EXERCISE DESCRIPTION
Starting with the line that contains "DIGITS3 pin CLK: D11 -> D4", return every line through the end of the listing below exactly as written. Omit the pictures.
Segment Start: SUPPLIED MATERIAL
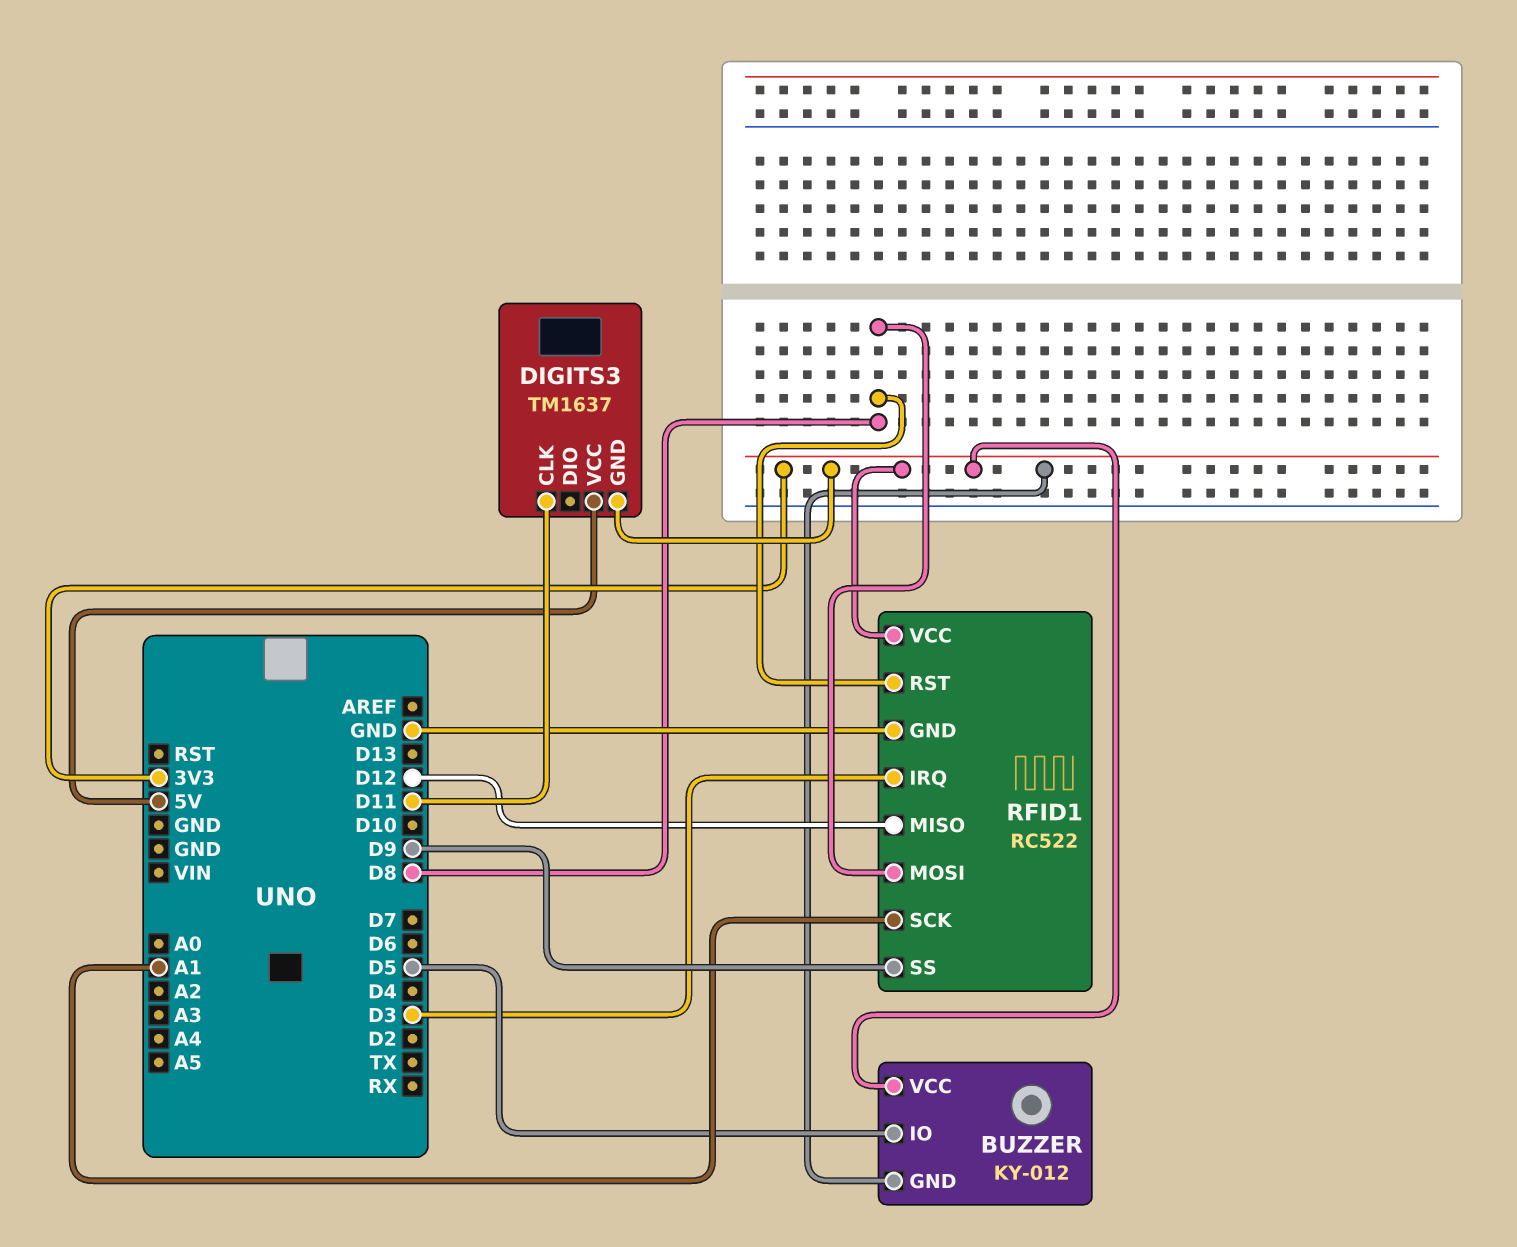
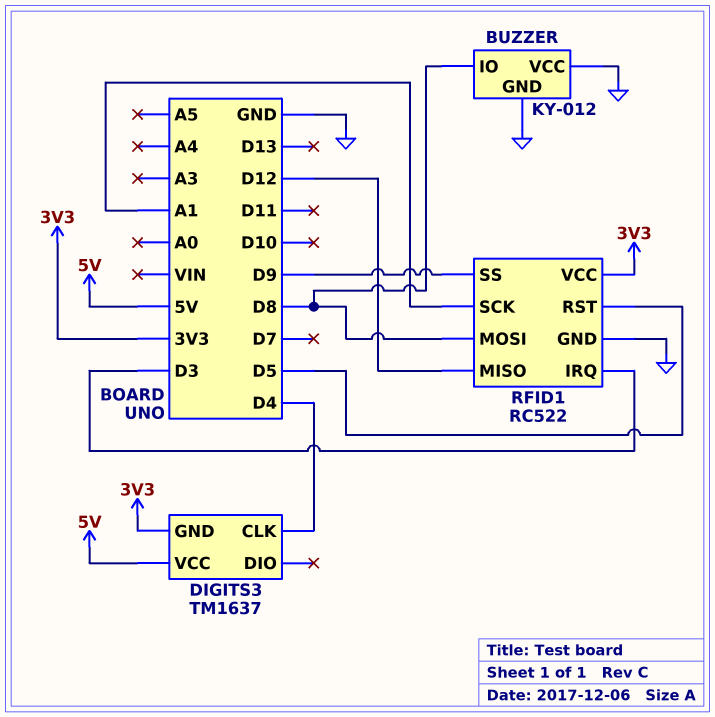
BUZZER pin GND: 3V3 -> GND
BUZZER pin IO: D5 -> D8
BUZZER pin VCC: 3V3 -> GND
DIGITS3 pin CLK: D11 -> D4
RFID1 pin RST: D8 -> D5

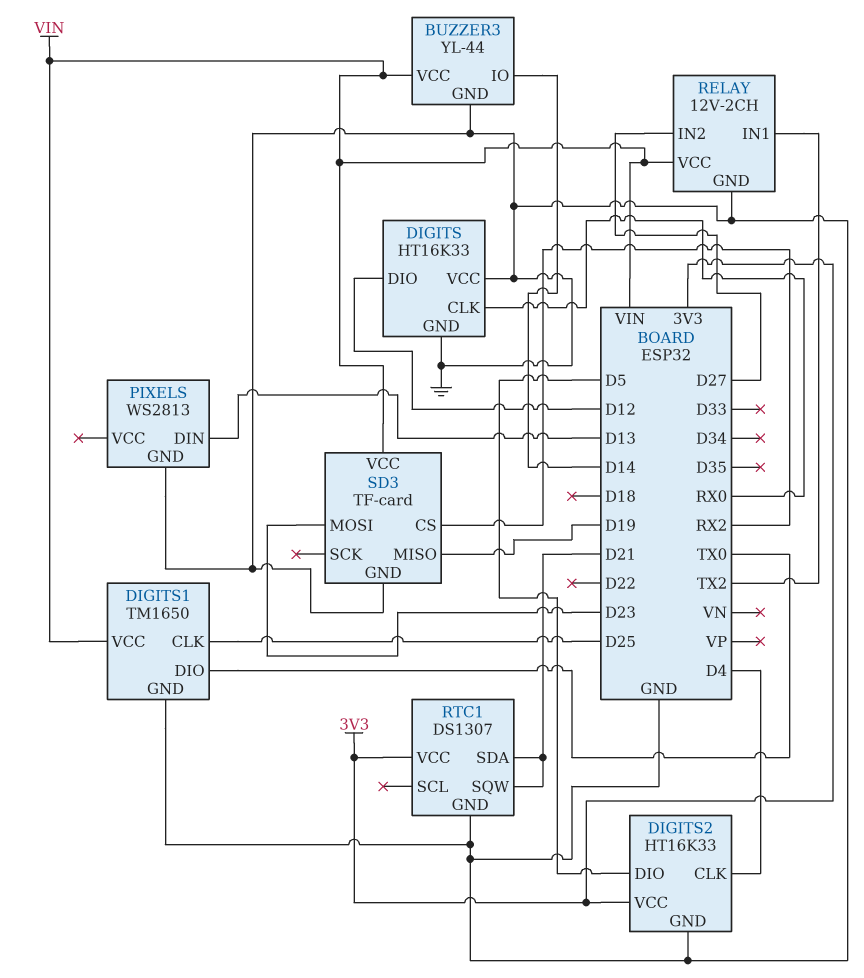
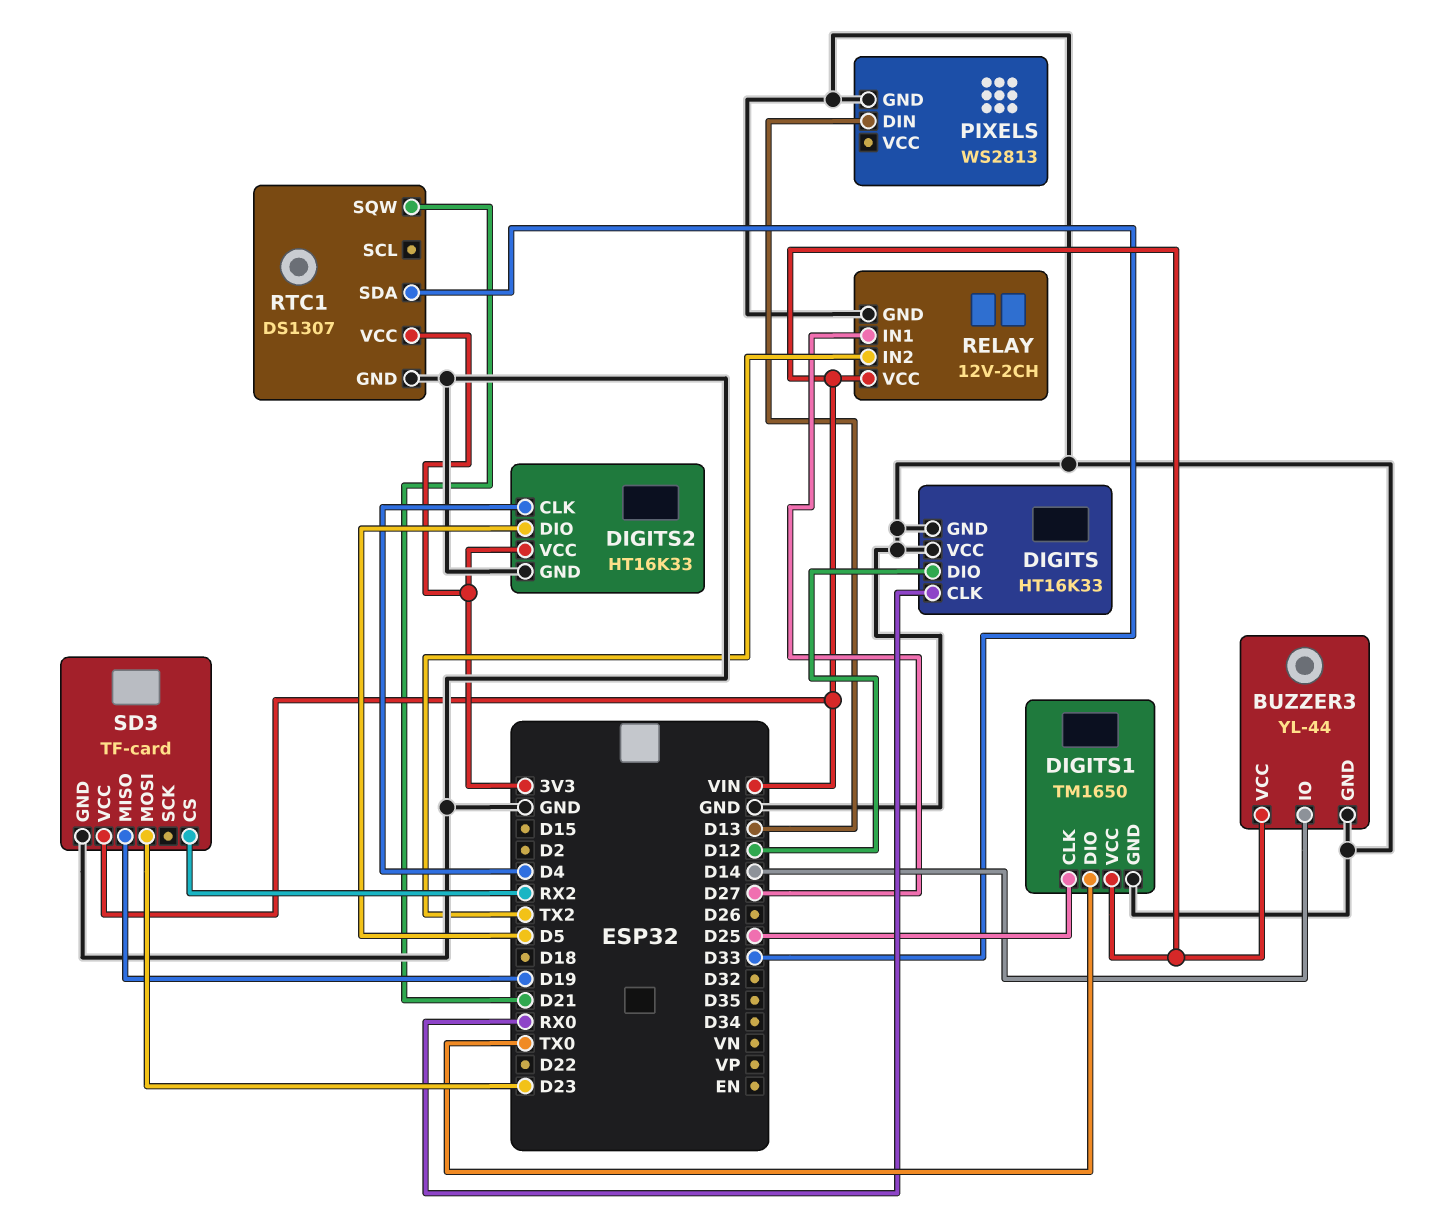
RELAY pin IN1: TX2 -> D27
RELAY pin IN2: D27 -> TX2
RTC1 pin SDA: D21 -> D33

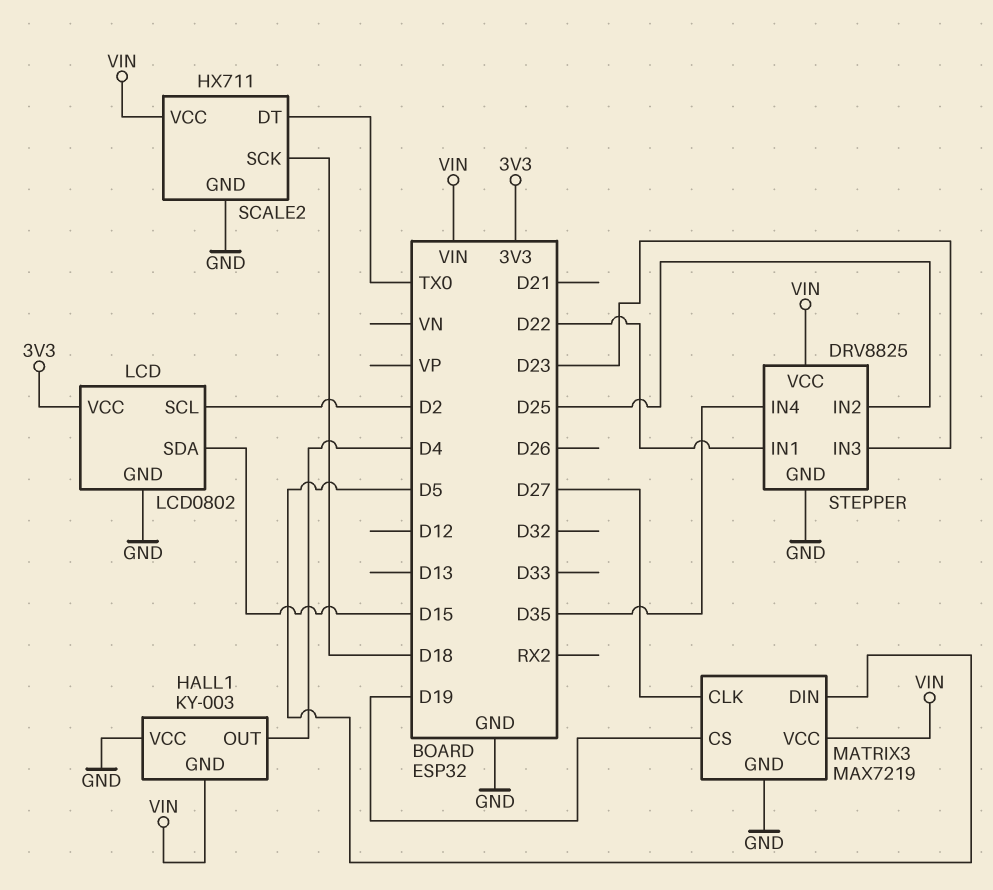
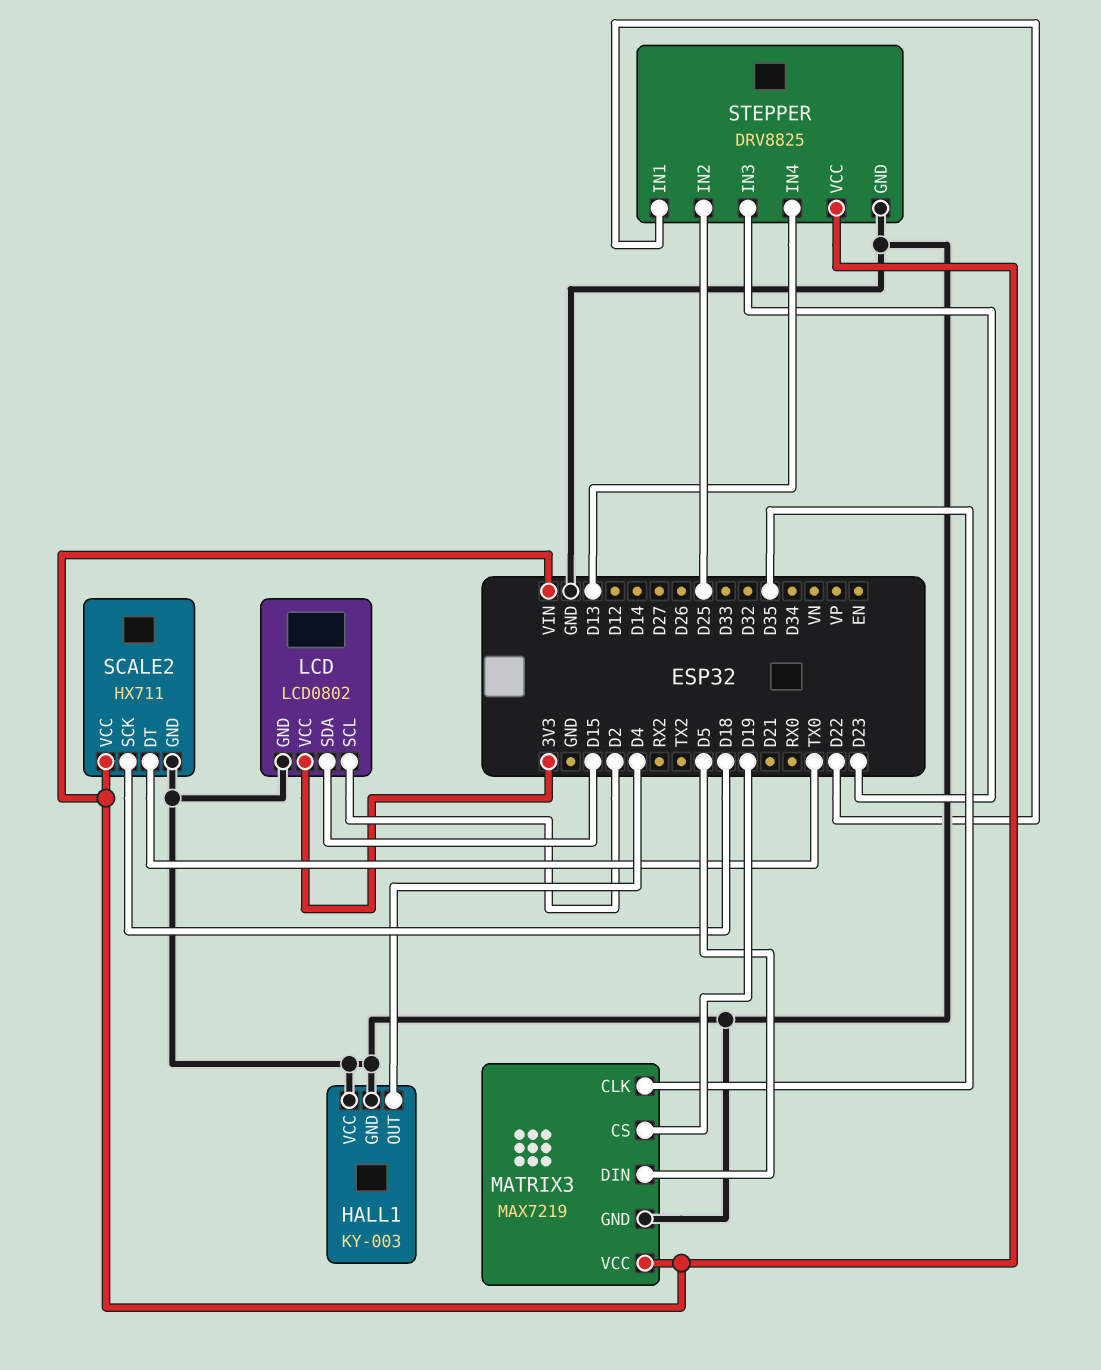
HALL1 pin GND: VIN -> GND
MATRIX3 pin CLK: D27 -> D35
STEPPER pin IN4: D35 -> D13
Segment End: SUPPLIED MATERIAL
EXERCISE RESPONSE
DIGITS3 pin CLK: D11 -> D4
RFID1 pin RST: D8 -> D5

RELAY pin IN1: TX2 -> D27
RELAY pin IN2: D27 -> TX2
RTC1 pin SDA: D21 -> D33

HALL1 pin GND: VIN -> GND
MATRIX3 pin CLK: D27 -> D35
STEPPER pin IN4: D35 -> D13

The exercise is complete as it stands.